[Data items]
──────────

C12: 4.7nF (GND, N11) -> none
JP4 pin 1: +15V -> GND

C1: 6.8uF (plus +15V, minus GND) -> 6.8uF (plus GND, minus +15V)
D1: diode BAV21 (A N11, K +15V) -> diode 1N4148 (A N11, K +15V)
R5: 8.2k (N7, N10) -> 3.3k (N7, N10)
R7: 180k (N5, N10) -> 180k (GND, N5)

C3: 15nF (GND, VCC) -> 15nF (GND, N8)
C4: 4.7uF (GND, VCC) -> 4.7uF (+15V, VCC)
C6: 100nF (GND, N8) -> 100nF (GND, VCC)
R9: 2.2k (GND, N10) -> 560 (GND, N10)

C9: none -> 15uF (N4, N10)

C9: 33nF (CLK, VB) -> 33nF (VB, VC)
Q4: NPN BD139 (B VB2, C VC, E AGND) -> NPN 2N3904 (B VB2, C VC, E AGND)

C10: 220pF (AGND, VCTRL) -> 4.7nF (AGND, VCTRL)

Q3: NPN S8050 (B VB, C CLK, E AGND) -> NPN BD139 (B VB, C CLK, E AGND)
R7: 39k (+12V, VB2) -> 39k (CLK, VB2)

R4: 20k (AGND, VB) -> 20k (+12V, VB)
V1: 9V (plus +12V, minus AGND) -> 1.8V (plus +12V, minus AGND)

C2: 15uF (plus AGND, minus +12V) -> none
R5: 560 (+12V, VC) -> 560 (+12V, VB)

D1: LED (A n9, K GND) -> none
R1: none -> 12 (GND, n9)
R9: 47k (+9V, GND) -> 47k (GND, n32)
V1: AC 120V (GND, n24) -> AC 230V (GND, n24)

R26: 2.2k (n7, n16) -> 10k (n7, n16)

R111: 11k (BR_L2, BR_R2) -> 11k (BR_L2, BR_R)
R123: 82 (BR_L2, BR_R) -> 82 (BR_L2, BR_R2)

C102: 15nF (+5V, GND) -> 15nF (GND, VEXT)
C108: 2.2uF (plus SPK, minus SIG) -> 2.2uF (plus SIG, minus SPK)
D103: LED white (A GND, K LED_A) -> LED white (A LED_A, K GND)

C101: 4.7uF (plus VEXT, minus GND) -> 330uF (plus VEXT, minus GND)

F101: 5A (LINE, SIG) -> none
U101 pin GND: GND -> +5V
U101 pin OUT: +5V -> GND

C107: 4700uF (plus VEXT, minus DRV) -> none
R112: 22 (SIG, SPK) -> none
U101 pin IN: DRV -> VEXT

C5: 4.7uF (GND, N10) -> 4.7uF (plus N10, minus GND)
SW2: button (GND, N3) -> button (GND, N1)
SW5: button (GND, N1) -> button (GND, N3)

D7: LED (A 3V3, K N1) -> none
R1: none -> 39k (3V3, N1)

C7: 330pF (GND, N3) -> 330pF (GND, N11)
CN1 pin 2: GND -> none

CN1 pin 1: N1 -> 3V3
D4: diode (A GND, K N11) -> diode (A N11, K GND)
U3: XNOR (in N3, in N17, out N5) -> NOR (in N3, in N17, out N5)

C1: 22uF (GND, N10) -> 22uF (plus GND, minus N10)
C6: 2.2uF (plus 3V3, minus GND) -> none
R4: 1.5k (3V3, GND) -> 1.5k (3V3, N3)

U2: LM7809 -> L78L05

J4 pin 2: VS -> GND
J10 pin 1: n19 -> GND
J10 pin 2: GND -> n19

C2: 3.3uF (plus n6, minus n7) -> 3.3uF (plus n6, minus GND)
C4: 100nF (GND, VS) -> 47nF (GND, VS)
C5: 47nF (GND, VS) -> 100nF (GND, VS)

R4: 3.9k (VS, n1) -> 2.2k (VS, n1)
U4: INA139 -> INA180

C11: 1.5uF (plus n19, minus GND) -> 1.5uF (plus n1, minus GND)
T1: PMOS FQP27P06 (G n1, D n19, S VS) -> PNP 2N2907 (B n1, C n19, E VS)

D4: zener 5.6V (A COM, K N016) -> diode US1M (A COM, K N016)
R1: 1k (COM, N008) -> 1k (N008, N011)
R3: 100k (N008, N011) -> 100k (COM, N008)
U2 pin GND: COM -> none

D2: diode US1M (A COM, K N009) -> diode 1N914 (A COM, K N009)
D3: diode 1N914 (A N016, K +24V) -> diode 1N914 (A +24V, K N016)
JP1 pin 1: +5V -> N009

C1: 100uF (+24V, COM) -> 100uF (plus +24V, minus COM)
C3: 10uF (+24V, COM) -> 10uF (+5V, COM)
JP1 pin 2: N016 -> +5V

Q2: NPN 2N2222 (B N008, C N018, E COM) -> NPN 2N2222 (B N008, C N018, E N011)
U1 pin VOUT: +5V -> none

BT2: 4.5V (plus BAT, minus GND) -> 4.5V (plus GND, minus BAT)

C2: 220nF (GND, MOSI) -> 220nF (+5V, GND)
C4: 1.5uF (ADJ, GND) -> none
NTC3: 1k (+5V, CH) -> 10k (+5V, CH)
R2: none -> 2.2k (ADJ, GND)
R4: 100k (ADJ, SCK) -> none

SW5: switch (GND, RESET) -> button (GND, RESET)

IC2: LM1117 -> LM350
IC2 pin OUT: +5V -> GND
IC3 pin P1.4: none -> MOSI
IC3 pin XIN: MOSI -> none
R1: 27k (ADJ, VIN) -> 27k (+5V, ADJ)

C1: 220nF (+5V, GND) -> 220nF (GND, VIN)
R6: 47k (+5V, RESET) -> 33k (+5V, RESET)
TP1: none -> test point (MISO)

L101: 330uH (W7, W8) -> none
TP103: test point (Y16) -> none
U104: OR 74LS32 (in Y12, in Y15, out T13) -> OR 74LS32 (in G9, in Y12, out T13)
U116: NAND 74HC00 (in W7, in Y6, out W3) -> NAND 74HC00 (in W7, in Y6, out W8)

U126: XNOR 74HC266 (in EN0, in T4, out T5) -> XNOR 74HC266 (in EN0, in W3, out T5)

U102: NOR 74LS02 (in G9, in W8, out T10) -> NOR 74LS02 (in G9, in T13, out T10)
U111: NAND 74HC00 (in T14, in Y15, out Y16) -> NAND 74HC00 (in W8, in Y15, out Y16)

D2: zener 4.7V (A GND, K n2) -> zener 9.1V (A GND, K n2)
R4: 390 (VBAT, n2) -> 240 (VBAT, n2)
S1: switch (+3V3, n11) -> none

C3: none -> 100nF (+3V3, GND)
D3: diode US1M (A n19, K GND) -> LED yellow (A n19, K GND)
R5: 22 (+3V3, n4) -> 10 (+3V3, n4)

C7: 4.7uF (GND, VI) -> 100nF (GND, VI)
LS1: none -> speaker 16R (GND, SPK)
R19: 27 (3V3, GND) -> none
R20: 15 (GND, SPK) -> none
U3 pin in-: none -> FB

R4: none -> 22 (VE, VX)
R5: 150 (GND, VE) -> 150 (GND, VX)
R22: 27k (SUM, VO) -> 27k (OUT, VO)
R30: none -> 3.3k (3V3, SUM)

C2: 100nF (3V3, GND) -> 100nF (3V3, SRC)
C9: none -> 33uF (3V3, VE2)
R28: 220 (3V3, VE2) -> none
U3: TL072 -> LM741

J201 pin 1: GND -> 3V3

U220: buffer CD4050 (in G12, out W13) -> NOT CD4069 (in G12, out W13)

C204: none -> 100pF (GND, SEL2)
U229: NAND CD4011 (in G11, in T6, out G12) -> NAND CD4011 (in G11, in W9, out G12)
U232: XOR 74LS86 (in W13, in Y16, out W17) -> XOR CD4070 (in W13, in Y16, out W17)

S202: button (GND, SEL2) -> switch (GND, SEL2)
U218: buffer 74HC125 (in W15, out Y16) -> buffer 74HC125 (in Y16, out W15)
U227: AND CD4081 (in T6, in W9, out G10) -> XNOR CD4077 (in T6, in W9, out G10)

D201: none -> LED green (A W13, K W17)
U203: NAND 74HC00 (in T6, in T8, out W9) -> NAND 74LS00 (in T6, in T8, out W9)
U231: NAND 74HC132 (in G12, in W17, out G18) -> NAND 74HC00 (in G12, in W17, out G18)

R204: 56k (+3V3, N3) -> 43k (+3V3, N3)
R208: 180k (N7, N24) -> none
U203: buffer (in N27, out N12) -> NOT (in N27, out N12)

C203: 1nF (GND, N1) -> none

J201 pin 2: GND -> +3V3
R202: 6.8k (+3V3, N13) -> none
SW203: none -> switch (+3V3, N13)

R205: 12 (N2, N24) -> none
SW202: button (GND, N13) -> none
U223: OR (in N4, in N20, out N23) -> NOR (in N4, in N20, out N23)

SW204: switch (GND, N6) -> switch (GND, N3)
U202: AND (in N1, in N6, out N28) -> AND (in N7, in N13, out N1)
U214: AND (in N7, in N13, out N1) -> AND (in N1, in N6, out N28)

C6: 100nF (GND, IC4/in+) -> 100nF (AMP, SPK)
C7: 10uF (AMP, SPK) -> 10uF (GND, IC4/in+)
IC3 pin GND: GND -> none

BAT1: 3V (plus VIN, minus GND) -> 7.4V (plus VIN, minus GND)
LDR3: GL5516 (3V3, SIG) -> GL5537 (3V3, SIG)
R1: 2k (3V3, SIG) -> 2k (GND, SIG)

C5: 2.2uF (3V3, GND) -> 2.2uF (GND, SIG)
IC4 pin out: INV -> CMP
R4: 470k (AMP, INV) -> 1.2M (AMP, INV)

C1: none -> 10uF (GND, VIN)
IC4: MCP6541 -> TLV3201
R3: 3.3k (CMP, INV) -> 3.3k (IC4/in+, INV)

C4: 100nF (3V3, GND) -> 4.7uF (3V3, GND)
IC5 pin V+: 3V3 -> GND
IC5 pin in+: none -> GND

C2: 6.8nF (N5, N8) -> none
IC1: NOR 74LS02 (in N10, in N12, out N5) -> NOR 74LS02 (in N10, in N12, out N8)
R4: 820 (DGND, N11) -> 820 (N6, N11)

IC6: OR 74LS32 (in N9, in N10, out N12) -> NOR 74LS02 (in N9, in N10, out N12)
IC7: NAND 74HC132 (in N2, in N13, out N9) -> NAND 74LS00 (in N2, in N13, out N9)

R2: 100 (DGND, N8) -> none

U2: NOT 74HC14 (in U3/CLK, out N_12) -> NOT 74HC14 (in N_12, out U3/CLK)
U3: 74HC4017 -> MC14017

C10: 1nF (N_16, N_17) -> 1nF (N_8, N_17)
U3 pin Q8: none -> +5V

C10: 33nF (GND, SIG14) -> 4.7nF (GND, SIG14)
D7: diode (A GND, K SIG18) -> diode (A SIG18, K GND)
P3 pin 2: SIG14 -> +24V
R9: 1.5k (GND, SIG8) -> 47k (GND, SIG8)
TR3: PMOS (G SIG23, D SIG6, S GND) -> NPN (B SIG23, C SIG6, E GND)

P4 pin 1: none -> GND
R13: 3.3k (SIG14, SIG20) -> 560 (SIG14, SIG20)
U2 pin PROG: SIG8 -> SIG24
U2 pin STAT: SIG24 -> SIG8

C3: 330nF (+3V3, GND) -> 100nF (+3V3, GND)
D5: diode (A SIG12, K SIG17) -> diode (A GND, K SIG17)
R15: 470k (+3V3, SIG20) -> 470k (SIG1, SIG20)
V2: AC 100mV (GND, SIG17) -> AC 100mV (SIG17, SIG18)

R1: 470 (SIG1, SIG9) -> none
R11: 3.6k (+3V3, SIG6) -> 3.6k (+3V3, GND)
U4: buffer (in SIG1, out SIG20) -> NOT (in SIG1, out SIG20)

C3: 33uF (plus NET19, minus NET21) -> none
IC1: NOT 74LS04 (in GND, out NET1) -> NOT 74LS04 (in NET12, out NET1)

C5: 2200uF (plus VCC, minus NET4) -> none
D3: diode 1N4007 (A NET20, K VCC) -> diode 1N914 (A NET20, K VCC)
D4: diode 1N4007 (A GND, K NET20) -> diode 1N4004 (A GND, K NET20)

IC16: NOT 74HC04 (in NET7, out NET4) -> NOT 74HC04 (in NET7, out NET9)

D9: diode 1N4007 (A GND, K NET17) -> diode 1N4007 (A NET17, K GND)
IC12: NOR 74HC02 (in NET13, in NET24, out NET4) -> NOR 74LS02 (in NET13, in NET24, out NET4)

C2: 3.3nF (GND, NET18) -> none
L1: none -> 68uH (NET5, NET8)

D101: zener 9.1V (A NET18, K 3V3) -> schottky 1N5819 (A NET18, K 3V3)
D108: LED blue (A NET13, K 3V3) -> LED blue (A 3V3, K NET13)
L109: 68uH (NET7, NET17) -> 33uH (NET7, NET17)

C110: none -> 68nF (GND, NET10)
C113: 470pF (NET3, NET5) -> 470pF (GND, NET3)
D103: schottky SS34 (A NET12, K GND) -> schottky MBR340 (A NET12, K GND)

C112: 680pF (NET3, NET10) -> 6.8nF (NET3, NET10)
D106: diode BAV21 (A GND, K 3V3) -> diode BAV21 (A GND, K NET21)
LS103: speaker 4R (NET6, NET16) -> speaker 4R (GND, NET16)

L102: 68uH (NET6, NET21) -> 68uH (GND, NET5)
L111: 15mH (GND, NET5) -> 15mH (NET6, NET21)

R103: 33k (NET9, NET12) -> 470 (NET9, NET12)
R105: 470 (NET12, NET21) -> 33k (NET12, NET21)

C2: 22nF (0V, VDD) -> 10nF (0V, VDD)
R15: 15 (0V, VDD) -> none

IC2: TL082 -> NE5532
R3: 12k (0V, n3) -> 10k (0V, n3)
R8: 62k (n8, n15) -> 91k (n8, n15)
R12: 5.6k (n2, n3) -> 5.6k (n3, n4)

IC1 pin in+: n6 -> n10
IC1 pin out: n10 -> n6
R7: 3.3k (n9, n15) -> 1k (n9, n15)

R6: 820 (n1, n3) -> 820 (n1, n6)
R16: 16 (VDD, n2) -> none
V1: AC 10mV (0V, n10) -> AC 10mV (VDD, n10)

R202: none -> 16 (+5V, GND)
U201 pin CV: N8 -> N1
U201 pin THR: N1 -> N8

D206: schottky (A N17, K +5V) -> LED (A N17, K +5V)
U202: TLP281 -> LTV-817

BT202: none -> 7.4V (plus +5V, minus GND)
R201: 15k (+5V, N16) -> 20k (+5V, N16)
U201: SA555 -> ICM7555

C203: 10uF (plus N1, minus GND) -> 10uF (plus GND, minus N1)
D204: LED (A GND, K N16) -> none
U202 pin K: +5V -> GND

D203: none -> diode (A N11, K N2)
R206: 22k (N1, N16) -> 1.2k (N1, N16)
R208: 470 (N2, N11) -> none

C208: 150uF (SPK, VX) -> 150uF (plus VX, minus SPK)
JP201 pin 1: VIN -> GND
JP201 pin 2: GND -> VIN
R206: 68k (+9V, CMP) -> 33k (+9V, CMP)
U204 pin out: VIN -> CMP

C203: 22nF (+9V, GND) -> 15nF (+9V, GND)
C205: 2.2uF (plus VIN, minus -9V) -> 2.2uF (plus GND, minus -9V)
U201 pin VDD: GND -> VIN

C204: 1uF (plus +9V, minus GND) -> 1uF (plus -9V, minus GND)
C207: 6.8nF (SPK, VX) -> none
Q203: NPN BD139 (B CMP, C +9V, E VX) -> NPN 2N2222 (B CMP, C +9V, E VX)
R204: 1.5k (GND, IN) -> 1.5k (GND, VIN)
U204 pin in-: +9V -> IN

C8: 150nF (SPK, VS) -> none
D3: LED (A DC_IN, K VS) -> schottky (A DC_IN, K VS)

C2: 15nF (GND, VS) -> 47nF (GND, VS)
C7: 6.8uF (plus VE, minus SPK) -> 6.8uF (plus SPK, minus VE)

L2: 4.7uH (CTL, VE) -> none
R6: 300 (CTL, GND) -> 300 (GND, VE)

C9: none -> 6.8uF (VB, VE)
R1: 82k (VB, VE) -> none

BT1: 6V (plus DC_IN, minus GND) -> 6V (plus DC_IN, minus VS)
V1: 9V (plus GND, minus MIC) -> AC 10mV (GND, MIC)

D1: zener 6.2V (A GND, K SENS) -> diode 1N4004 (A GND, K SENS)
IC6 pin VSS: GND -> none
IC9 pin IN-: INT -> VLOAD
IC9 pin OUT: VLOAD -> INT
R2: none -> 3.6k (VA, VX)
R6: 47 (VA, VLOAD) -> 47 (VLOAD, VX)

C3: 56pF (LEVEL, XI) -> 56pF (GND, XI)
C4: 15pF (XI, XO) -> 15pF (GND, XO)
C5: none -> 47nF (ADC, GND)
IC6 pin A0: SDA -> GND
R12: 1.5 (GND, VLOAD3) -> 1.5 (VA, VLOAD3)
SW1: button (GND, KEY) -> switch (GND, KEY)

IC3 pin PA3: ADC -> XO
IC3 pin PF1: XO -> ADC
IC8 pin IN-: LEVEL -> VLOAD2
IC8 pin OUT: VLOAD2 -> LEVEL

──────────

» DIRECTIONS
Your answer must consist only of the lines from the start of the records above through the line with "C10: 220pF (AGND, VCTRL)", each retyped exactly.

» SOLUTION TO THIS PROBLEM
C12: 4.7nF (GND, N11) -> none
JP4 pin 1: +15V -> GND

C1: 6.8uF (plus +15V, minus GND) -> 6.8uF (plus GND, minus +15V)
D1: diode BAV21 (A N11, K +15V) -> diode 1N4148 (A N11, K +15V)
R5: 8.2k (N7, N10) -> 3.3k (N7, N10)
R7: 180k (N5, N10) -> 180k (GND, N5)

C3: 15nF (GND, VCC) -> 15nF (GND, N8)
C4: 4.7uF (GND, VCC) -> 4.7uF (+15V, VCC)
C6: 100nF (GND, N8) -> 100nF (GND, VCC)
R9: 2.2k (GND, N10) -> 560 (GND, N10)

C9: none -> 15uF (N4, N10)

C9: 33nF (CLK, VB) -> 33nF (VB, VC)
Q4: NPN BD139 (B VB2, C VC, E AGND) -> NPN 2N3904 (B VB2, C VC, E AGND)

C10: 220pF (AGND, VCTRL) -> 4.7nF (AGND, VCTRL)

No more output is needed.